- **Records supplied**:
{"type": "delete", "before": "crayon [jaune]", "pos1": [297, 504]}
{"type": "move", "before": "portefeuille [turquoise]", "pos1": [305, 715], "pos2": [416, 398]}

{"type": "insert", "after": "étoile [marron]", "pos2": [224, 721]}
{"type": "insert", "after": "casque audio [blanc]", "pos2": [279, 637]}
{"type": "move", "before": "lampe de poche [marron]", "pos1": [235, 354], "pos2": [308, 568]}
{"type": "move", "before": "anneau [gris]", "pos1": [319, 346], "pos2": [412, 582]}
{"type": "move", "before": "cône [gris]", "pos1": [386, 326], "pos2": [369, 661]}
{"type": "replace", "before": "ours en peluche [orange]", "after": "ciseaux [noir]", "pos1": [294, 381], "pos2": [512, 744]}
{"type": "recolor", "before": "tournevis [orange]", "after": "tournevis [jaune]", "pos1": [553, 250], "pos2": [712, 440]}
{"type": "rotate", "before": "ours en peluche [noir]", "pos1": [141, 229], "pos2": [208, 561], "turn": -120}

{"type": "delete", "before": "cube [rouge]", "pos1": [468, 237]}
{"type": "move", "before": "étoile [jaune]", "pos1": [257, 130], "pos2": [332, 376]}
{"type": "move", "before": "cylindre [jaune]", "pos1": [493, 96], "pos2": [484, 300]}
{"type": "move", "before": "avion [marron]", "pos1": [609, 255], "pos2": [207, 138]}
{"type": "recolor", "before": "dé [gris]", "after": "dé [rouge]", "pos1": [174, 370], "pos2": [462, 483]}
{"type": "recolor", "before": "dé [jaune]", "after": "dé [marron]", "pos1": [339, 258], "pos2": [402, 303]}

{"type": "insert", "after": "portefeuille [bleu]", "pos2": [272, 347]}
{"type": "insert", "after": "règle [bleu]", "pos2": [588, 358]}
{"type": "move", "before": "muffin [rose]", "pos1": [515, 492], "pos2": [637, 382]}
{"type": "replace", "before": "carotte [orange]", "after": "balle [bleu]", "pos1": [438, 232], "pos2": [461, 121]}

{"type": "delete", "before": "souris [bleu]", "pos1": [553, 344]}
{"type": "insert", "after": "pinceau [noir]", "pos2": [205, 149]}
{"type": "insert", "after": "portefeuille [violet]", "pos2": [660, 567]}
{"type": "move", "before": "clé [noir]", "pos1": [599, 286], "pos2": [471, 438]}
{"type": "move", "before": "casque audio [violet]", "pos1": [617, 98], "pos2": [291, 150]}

- **To do**: Go through the data above and copy all of it exactly.

- **Answer below**:
{"type": "delete", "before": "crayon [jaune]", "pos1": [297, 504]}
{"type": "move", "before": "portefeuille [turquoise]", "pos1": [305, 715], "pos2": [416, 398]}

{"type": "insert", "after": "étoile [marron]", "pos2": [224, 721]}
{"type": "insert", "after": "casque audio [blanc]", "pos2": [279, 637]}
{"type": "move", "before": "lampe de poche [marron]", "pos1": [235, 354], "pos2": [308, 568]}
{"type": "move", "before": "anneau [gris]", "pos1": [319, 346], "pos2": [412, 582]}
{"type": "move", "before": "cône [gris]", "pos1": [386, 326], "pos2": [369, 661]}
{"type": "replace", "before": "ours en peluche [orange]", "after": "ciseaux [noir]", "pos1": [294, 381], "pos2": [512, 744]}
{"type": "recolor", "before": "tournevis [orange]", "after": "tournevis [jaune]", "pos1": [553, 250], "pos2": [712, 440]}
{"type": "rotate", "before": "ours en peluche [noir]", "pos1": [141, 229], "pos2": [208, 561], "turn": -120}

{"type": "delete", "before": "cube [rouge]", "pos1": [468, 237]}
{"type": "move", "before": "étoile [jaune]", "pos1": [257, 130], "pos2": [332, 376]}
{"type": "move", "before": "cylindre [jaune]", "pos1": [493, 96], "pos2": [484, 300]}
{"type": "move", "before": "avion [marron]", "pos1": [609, 255], "pos2": [207, 138]}
{"type": "recolor", "before": "dé [gris]", "after": "dé [rouge]", "pos1": [174, 370], "pos2": [462, 483]}
{"type": "recolor", "before": "dé [jaune]", "after": "dé [marron]", "pos1": [339, 258], "pos2": [402, 303]}

{"type": "insert", "after": "portefeuille [bleu]", "pos2": [272, 347]}
{"type": "insert", "after": "règle [bleu]", "pos2": [588, 358]}
{"type": "move", "before": "muffin [rose]", "pos1": [515, 492], "pos2": [637, 382]}
{"type": "replace", "before": "carotte [orange]", "after": "balle [bleu]", "pos1": [438, 232], "pos2": [461, 121]}

{"type": "delete", "before": "souris [bleu]", "pos1": [553, 344]}
{"type": "insert", "after": "pinceau [noir]", "pos2": [205, 149]}
{"type": "insert", "after": "portefeuille [violet]", "pos2": [660, 567]}
{"type": "move", "before": "clé [noir]", "pos1": [599, 286], "pos2": [471, 438]}
{"type": "move", "before": "casque audio [violet]", "pos1": [617, 98], "pos2": [291, 150]}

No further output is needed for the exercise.